*Task prompt*. Write out every line of text from the entries below word for word, leaving the pictures out of your answer.

Collection entries:
-------

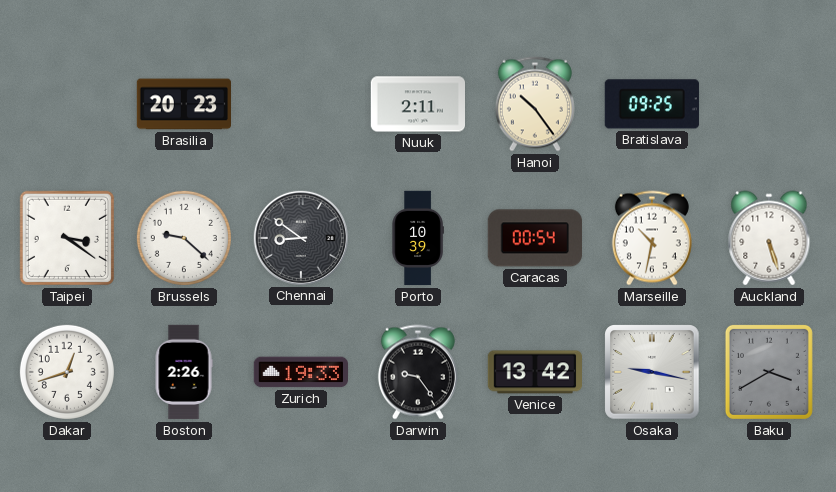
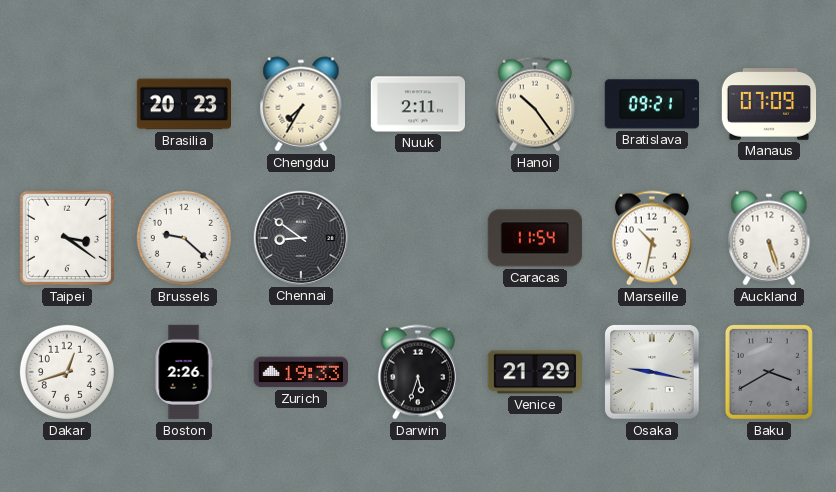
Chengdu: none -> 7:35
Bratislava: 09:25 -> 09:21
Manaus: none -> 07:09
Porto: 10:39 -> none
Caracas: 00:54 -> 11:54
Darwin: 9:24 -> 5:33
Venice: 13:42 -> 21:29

-------

*Written solution*.
Chengdu: none -> 7:35
Bratislava: 09:25 -> 09:21
Manaus: none -> 07:09
Porto: 10:39 -> none
Caracas: 00:54 -> 11:54
Darwin: 9:24 -> 5:33
Venice: 13:42 -> 21:29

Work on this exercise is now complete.